WHAT THE TASK REQUIRES: Down to the last line, reproduce the data that follows, but skip the pictures.

DATA EXCERPTS:

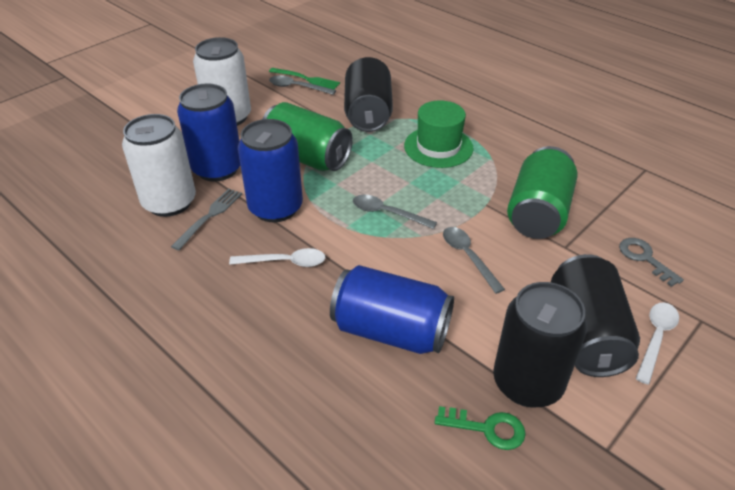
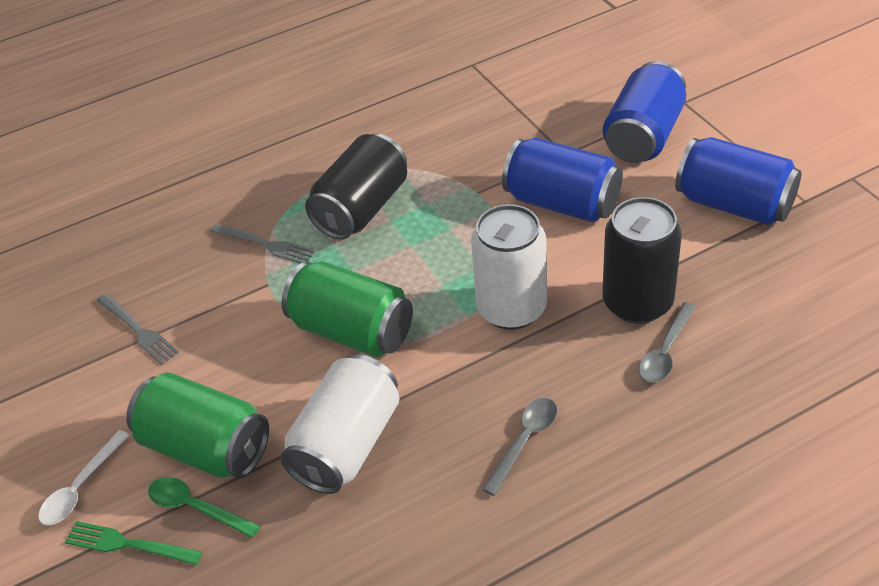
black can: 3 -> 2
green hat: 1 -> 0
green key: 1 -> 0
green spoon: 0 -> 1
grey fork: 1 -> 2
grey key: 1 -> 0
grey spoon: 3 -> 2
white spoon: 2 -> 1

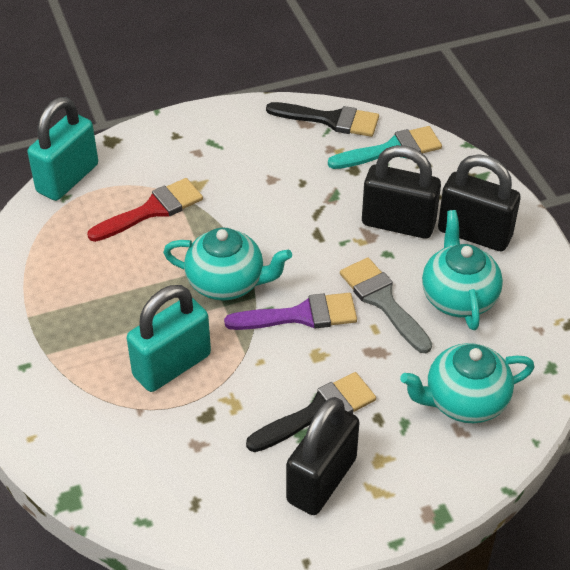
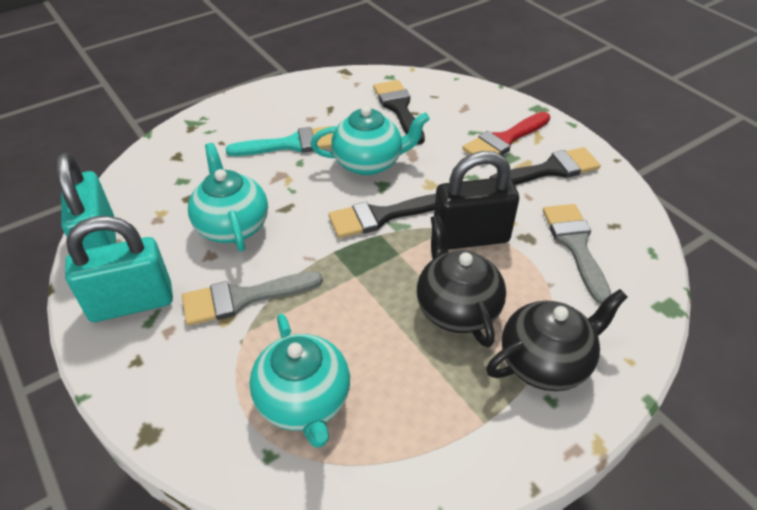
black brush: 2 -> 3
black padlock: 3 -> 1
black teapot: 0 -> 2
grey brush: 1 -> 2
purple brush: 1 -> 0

WORKED SOLUTION:
black can: 3 -> 2
green hat: 1 -> 0
green key: 1 -> 0
green spoon: 0 -> 1
grey fork: 1 -> 2
grey key: 1 -> 0
grey spoon: 3 -> 2
white spoon: 2 -> 1

black brush: 2 -> 3
black padlock: 3 -> 1
black teapot: 0 -> 2
grey brush: 1 -> 2
purple brush: 1 -> 0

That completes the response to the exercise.